_Provided data_
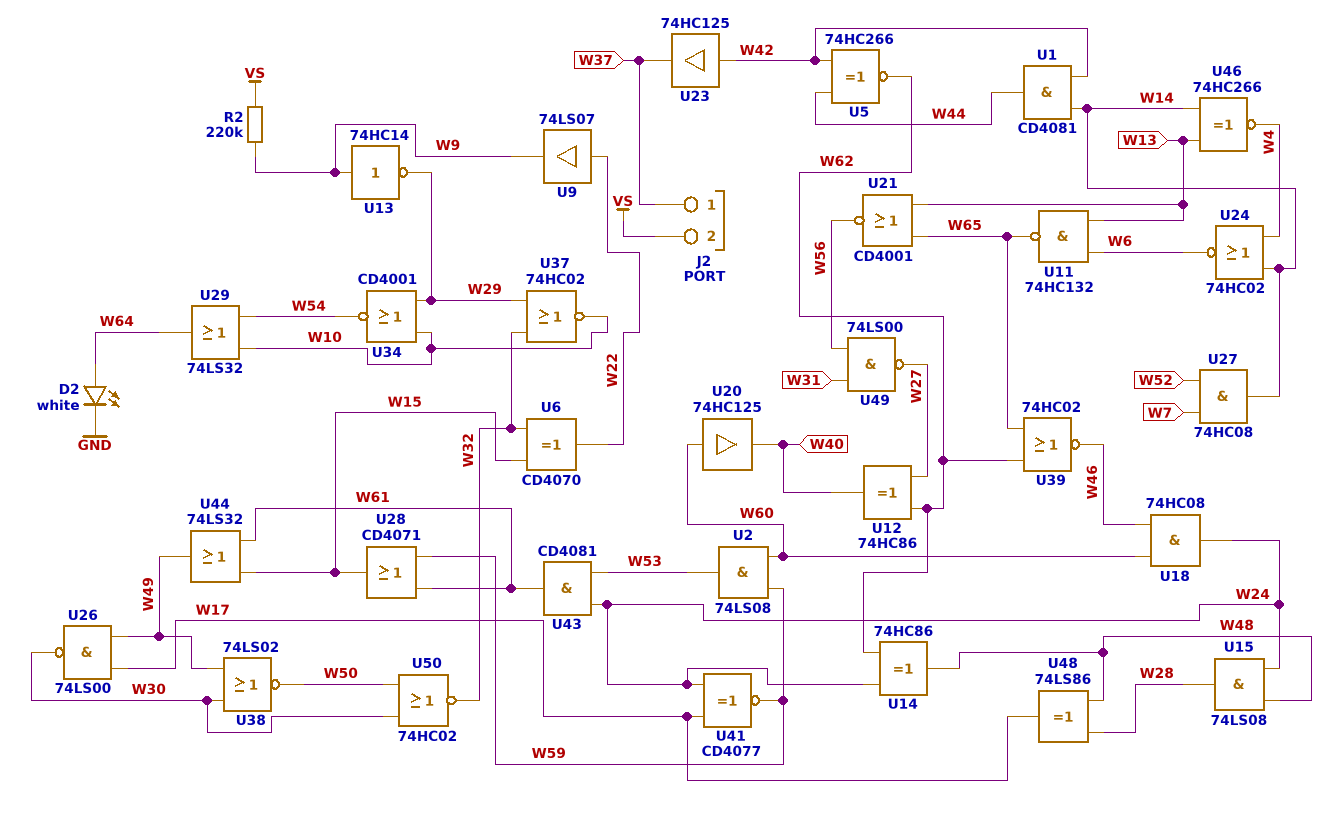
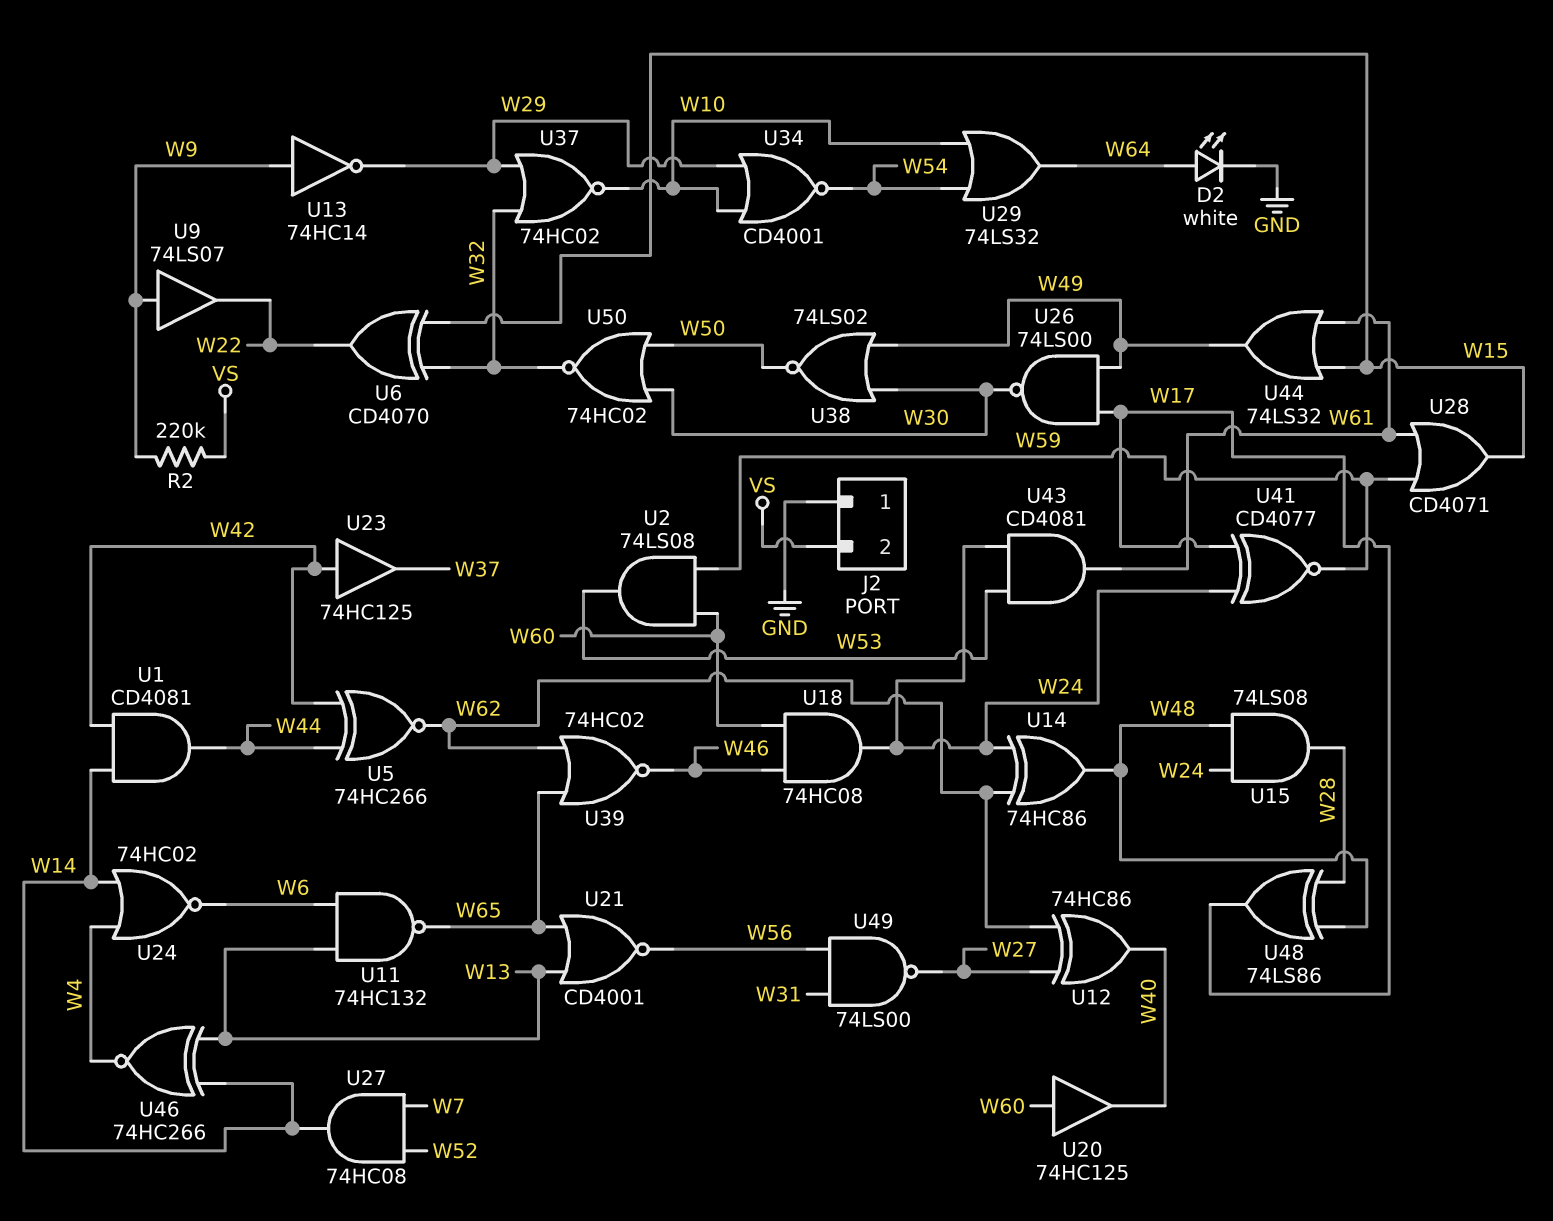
J2 pin 1: W37 -> GND
U9: buffer 74LS07 (in W22, out W9) -> buffer 74LS07 (in W9, out W22)

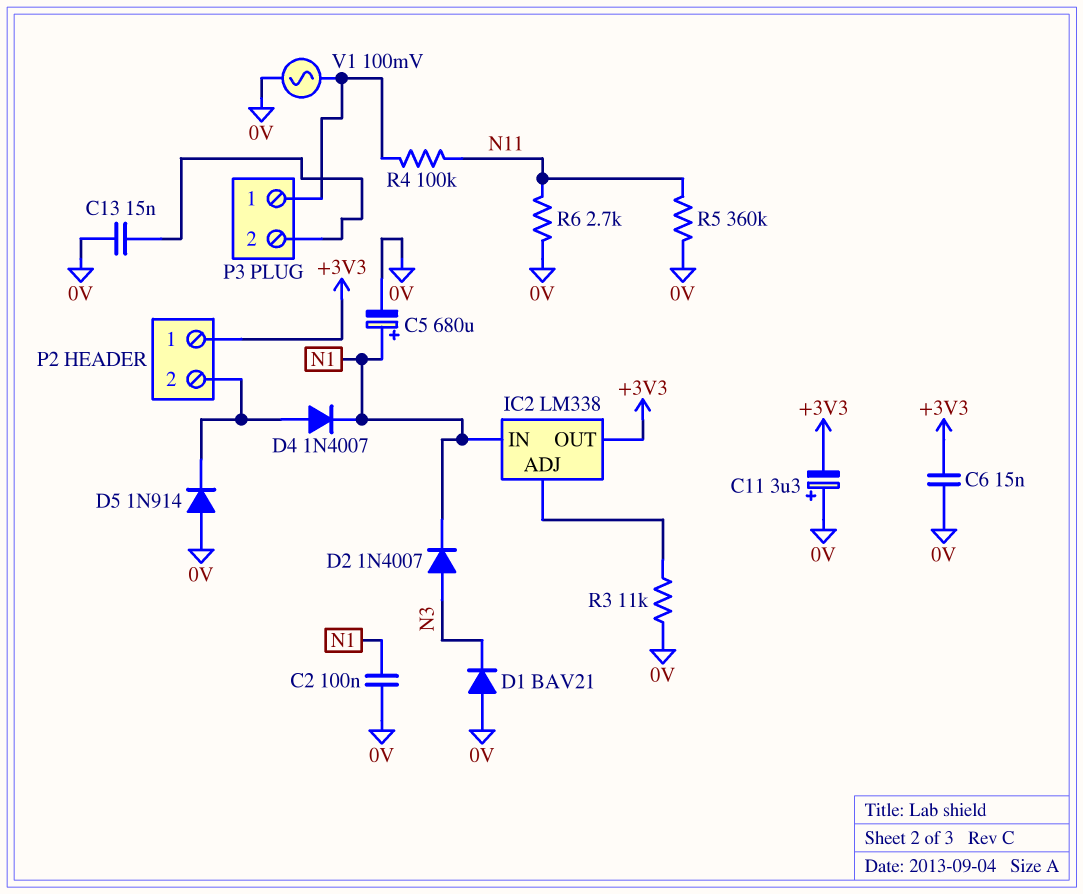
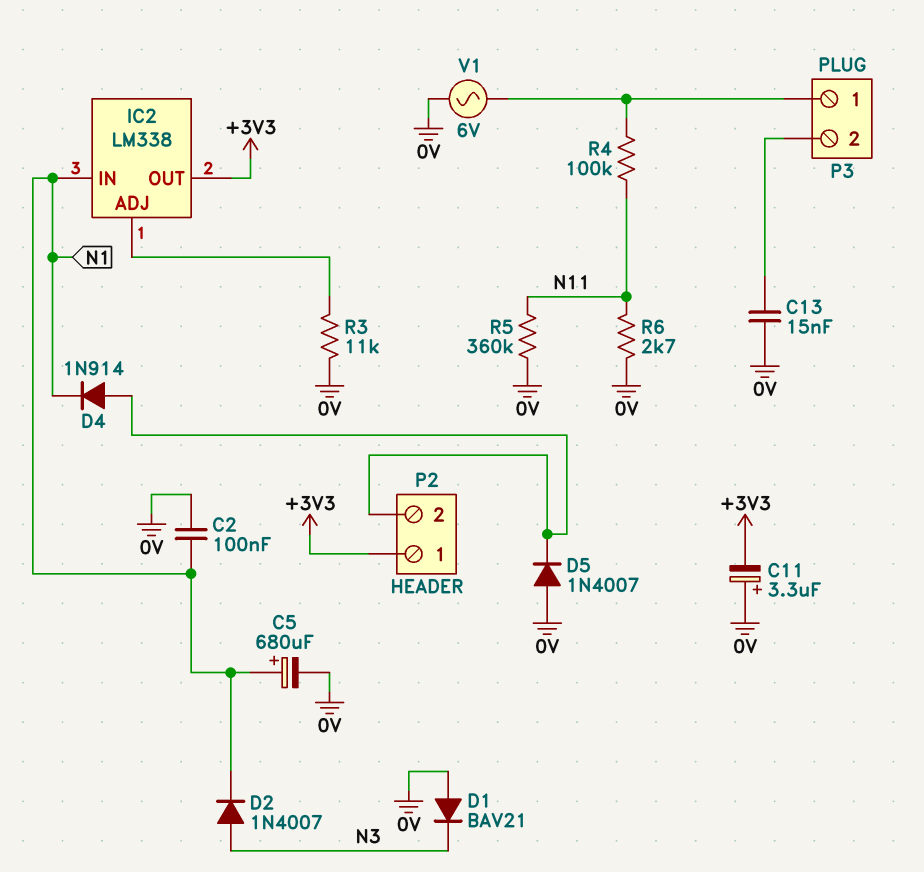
C6: 15nF (+3V3, 0V) -> none
D4: diode 1N4007 (A P2/2, K N1) -> diode 1N914 (A P2/2, K N1)
D5: diode 1N914 (A 0V, K P2/2) -> diode 1N4007 (A 0V, K P2/2)
V1: AC 100mV (0V, P3/1) -> AC 6V (0V, P3/1)

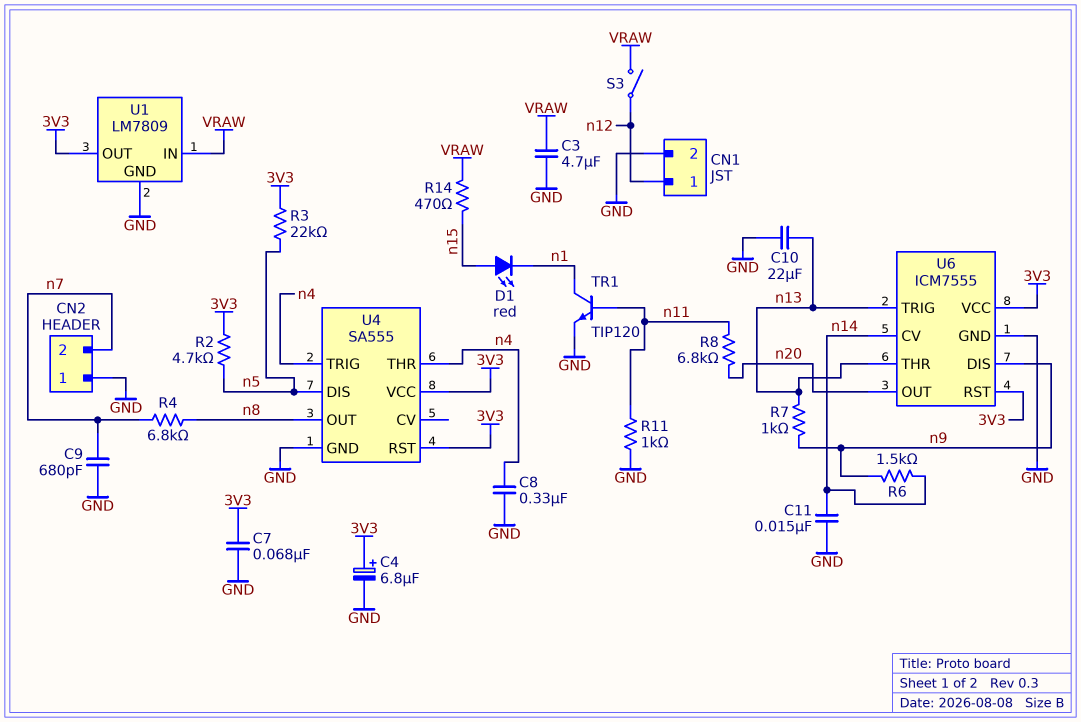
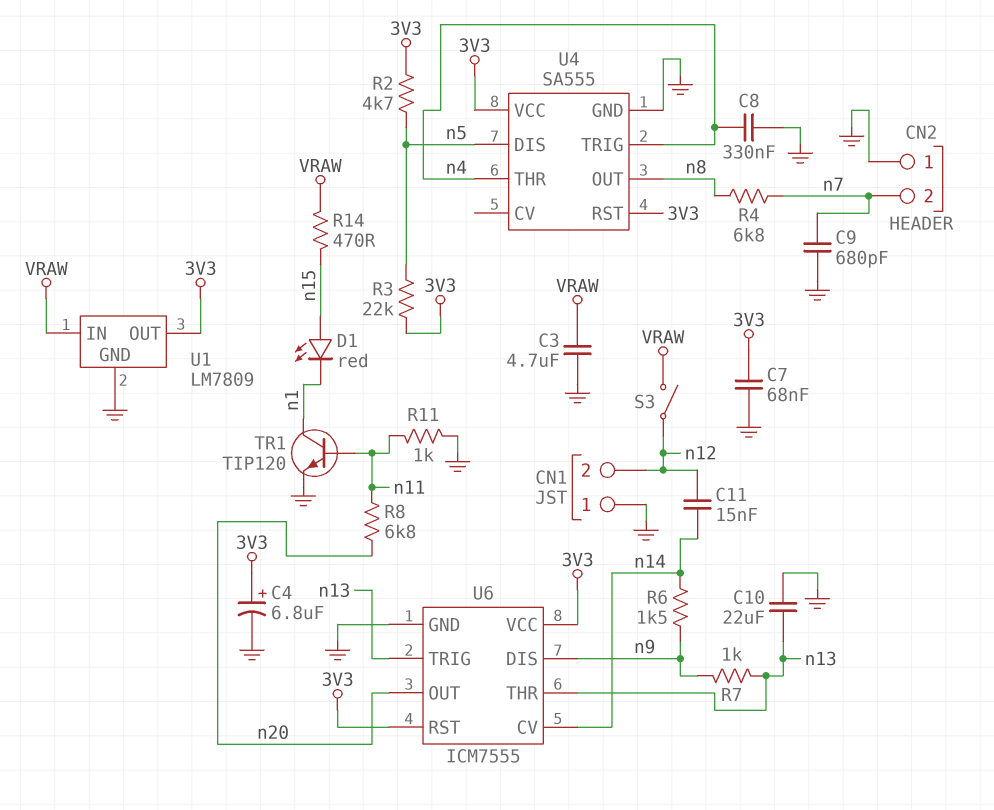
C11: 15nF (GND, n14) -> 15nF (n12, n14)
CN1 pin 1: n12 -> GND
CN1 pin 2: GND -> n12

_About this task_
Give the entries again exactly. Pictures stay out.

_Exercise response_
J2 pin 1: W37 -> GND
U9: buffer 74LS07 (in W22, out W9) -> buffer 74LS07 (in W9, out W22)

C6: 15nF (+3V3, 0V) -> none
D4: diode 1N4007 (A P2/2, K N1) -> diode 1N914 (A P2/2, K N1)
D5: diode 1N914 (A 0V, K P2/2) -> diode 1N4007 (A 0V, K P2/2)
V1: AC 100mV (0V, P3/1) -> AC 6V (0V, P3/1)

C11: 15nF (GND, n14) -> 15nF (n12, n14)
CN1 pin 1: n12 -> GND
CN1 pin 2: GND -> n12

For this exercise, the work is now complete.